-- START OF Provided data --
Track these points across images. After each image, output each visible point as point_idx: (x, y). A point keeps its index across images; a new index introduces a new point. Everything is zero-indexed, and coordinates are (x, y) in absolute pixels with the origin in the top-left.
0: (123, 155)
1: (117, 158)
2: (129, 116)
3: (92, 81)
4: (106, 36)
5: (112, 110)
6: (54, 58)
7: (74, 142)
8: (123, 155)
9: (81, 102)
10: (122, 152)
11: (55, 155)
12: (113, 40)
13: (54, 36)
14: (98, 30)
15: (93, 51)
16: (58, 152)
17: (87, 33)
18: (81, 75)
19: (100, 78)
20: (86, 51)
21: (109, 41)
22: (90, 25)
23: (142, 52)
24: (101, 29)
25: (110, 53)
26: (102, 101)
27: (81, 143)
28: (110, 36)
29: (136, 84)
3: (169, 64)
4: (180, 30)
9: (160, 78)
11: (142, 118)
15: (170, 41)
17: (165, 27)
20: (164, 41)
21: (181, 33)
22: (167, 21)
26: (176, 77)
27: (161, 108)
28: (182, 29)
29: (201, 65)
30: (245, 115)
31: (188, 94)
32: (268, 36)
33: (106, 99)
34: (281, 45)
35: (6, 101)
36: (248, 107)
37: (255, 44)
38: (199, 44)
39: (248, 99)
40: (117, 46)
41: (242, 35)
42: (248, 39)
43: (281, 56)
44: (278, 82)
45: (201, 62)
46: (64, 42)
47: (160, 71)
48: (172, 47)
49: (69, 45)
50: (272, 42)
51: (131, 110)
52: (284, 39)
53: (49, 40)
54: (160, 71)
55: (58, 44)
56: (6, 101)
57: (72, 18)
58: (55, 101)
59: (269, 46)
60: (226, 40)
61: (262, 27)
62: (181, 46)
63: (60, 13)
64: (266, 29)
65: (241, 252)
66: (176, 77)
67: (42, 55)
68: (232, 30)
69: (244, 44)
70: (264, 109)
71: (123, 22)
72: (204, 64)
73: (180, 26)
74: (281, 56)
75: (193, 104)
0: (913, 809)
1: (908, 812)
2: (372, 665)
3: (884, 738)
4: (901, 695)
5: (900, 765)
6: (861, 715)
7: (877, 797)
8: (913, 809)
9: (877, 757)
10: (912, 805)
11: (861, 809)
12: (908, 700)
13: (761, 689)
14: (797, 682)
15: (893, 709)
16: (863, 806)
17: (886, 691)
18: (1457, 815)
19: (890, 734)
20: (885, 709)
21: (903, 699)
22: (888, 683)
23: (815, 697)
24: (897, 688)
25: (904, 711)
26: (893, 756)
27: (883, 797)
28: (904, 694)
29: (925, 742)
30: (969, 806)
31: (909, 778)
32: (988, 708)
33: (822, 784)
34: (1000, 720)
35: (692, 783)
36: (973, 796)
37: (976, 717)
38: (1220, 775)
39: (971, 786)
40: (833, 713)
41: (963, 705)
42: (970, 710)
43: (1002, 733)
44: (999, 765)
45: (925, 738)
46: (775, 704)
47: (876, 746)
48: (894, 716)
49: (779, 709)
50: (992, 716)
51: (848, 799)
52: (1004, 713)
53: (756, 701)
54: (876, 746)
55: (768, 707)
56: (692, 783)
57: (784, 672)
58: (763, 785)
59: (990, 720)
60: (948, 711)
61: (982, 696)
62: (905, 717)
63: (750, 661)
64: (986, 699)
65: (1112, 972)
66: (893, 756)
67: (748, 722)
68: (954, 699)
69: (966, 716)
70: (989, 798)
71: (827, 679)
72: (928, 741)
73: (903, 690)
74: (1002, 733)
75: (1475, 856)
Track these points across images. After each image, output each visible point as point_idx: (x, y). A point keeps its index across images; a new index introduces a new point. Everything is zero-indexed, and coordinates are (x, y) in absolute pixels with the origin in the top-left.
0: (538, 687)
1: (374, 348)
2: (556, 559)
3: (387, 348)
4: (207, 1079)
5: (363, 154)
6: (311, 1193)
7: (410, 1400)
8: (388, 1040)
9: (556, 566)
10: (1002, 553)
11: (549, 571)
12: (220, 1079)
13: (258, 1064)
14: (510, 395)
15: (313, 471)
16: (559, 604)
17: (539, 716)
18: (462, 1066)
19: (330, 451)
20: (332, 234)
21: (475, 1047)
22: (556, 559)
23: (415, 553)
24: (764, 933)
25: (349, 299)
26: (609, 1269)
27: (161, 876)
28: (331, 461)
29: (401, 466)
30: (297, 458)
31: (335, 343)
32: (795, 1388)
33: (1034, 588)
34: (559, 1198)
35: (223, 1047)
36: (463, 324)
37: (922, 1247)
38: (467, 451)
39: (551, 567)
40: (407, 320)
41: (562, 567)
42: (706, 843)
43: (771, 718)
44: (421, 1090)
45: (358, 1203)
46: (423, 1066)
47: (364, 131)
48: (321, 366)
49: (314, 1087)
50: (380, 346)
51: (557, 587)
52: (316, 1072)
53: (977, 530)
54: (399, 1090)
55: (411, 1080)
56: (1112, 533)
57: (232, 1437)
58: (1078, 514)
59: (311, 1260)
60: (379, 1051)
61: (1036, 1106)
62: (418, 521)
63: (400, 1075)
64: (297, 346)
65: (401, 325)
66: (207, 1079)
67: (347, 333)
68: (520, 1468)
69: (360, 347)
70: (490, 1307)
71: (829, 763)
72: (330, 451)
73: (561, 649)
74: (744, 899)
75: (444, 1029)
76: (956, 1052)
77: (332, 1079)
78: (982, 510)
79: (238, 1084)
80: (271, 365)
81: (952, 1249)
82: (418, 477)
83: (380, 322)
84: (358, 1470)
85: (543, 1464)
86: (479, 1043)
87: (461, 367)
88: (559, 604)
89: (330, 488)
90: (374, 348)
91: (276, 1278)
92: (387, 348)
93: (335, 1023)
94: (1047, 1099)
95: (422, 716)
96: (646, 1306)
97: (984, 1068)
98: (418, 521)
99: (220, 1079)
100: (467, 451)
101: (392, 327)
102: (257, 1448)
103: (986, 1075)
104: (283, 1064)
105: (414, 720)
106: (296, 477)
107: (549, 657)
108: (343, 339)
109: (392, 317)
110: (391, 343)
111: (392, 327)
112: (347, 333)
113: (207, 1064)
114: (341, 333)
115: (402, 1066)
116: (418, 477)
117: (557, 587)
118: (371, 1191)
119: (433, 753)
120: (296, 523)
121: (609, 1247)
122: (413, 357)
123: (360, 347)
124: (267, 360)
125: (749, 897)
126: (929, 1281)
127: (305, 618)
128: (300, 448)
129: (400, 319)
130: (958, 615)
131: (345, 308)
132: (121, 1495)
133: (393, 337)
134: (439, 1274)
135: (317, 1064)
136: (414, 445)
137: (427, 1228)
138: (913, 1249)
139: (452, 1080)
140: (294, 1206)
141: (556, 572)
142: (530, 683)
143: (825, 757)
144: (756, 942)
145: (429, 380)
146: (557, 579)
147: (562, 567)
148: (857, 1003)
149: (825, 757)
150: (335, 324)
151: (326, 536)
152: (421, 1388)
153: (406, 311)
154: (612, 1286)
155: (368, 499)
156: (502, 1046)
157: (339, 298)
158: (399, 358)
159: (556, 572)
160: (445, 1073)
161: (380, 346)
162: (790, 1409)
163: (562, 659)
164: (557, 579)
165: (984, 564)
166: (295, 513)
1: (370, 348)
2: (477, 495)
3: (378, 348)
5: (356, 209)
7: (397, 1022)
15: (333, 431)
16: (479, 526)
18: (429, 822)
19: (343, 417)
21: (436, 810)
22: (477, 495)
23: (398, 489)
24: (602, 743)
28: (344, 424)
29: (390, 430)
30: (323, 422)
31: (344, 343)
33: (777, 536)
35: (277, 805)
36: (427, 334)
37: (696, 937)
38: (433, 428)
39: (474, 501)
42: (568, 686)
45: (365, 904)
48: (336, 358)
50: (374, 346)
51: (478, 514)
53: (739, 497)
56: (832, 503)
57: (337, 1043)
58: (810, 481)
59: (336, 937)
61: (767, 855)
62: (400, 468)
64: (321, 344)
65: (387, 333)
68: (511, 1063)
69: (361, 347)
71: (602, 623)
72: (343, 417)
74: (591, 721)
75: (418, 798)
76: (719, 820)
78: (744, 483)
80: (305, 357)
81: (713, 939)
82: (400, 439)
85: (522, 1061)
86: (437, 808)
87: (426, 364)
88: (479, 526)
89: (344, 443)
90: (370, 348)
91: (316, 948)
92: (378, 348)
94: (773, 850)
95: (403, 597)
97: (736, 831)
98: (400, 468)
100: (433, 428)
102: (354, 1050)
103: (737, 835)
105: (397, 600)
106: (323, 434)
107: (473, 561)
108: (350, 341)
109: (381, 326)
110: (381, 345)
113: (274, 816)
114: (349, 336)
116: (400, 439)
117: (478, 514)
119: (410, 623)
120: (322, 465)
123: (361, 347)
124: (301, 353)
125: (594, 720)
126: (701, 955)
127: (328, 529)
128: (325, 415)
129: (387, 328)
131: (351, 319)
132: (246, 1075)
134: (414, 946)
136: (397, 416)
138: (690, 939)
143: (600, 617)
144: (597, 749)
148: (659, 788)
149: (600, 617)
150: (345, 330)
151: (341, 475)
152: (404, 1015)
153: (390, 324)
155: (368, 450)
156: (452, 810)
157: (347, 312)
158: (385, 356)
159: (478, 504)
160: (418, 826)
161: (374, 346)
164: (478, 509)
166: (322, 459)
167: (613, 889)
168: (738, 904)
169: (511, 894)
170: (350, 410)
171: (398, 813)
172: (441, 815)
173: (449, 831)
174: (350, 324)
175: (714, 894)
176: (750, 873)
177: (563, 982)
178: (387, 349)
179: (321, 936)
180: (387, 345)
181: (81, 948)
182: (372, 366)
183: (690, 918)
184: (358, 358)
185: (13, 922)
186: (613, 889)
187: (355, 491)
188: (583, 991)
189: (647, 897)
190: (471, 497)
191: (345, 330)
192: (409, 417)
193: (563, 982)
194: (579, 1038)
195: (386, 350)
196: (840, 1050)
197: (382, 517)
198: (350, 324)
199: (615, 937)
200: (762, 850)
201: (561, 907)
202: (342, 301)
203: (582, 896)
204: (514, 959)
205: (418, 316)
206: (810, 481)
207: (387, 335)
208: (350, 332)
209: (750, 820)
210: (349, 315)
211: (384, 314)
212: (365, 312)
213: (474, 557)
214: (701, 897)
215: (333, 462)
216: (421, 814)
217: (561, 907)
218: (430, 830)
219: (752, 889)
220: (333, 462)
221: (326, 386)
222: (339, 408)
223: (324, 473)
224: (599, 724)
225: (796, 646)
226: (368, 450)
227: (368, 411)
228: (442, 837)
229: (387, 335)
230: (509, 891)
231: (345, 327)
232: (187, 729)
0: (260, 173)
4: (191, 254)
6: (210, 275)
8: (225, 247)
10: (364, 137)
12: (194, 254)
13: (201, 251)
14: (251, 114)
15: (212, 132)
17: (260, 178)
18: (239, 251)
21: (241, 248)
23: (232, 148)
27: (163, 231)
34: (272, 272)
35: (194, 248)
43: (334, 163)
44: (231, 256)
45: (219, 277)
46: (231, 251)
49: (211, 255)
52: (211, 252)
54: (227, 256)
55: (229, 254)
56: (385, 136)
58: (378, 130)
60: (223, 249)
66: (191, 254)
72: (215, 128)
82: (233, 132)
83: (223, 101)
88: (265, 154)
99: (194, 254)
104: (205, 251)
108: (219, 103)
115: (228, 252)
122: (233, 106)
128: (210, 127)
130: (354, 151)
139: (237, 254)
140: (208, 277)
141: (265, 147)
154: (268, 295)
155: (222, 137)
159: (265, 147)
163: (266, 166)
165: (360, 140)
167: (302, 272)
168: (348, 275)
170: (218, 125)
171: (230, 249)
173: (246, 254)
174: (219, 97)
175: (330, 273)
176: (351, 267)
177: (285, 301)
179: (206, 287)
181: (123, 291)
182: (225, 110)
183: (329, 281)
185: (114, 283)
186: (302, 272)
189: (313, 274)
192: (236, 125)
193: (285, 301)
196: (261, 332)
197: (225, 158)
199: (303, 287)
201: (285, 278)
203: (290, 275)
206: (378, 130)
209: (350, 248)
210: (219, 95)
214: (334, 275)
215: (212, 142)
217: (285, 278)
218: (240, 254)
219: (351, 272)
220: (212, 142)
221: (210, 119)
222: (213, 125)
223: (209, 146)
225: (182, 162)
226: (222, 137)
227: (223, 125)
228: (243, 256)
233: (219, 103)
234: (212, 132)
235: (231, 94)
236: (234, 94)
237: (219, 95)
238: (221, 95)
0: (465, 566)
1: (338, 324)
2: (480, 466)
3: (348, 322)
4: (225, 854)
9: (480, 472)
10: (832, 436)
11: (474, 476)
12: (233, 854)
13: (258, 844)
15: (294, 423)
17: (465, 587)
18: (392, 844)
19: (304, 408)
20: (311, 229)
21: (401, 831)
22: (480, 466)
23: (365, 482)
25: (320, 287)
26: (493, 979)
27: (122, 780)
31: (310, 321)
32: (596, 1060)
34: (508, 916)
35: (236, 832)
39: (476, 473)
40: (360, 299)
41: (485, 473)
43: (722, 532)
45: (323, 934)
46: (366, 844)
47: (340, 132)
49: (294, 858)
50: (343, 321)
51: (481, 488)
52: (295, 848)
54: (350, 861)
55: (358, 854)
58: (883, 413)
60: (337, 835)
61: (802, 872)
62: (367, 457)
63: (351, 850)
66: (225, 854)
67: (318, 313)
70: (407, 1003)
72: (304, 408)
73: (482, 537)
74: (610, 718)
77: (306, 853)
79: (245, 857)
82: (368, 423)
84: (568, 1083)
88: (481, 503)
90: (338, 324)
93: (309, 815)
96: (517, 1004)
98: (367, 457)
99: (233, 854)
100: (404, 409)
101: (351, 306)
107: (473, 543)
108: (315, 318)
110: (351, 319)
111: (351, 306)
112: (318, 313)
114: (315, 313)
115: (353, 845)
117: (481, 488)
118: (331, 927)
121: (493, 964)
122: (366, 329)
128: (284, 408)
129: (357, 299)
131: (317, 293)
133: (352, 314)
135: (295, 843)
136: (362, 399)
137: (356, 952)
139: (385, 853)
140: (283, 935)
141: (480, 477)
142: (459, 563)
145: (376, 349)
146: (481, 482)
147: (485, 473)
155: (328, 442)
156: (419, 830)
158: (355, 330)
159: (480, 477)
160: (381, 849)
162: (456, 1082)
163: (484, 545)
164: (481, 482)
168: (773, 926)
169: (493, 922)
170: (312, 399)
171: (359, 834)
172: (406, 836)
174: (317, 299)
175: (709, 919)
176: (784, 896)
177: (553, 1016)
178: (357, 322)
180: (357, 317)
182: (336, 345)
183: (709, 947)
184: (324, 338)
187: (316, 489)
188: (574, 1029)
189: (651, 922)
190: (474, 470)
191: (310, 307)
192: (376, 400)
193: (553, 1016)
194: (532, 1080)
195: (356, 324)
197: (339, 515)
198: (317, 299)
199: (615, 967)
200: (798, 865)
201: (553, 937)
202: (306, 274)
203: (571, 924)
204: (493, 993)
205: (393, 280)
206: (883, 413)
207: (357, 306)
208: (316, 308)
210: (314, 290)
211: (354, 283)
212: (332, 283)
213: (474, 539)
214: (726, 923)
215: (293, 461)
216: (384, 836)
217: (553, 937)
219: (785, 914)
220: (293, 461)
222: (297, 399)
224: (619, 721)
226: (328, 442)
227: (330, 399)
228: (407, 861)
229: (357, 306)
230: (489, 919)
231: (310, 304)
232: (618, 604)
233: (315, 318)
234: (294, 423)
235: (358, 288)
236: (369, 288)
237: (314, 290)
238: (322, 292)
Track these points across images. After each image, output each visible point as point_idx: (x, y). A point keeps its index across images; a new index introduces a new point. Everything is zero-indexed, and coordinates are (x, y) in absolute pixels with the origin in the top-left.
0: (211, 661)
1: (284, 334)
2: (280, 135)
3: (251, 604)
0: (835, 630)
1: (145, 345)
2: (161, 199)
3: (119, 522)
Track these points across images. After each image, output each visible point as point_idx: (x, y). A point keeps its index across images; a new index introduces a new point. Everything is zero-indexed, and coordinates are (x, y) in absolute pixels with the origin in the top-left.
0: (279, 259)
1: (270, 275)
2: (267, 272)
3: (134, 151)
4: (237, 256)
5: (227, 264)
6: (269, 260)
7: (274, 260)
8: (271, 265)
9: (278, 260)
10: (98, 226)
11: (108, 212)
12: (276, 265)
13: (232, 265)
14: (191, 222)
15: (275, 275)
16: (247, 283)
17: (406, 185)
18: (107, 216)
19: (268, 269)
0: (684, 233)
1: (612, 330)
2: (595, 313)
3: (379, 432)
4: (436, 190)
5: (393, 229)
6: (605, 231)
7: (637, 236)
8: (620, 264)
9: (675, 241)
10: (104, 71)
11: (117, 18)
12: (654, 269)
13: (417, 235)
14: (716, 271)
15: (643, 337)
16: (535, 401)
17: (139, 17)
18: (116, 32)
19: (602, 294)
-- END OF Provided data --
- Requirement -
Copy out the lines of the data above between the line holding "233: (219, 103)" and the line holding "32: (596, 1060)", inclusive, reproducing each one without any change.

- Expected answer -
233: (219, 103)
234: (212, 132)
235: (231, 94)
236: (234, 94)
237: (219, 95)
238: (221, 95)
0: (465, 566)
1: (338, 324)
2: (480, 466)
3: (348, 322)
4: (225, 854)
9: (480, 472)
10: (832, 436)
11: (474, 476)
12: (233, 854)
13: (258, 844)
15: (294, 423)
17: (465, 587)
18: (392, 844)
19: (304, 408)
20: (311, 229)
21: (401, 831)
22: (480, 466)
23: (365, 482)
25: (320, 287)
26: (493, 979)
27: (122, 780)
31: (310, 321)
32: (596, 1060)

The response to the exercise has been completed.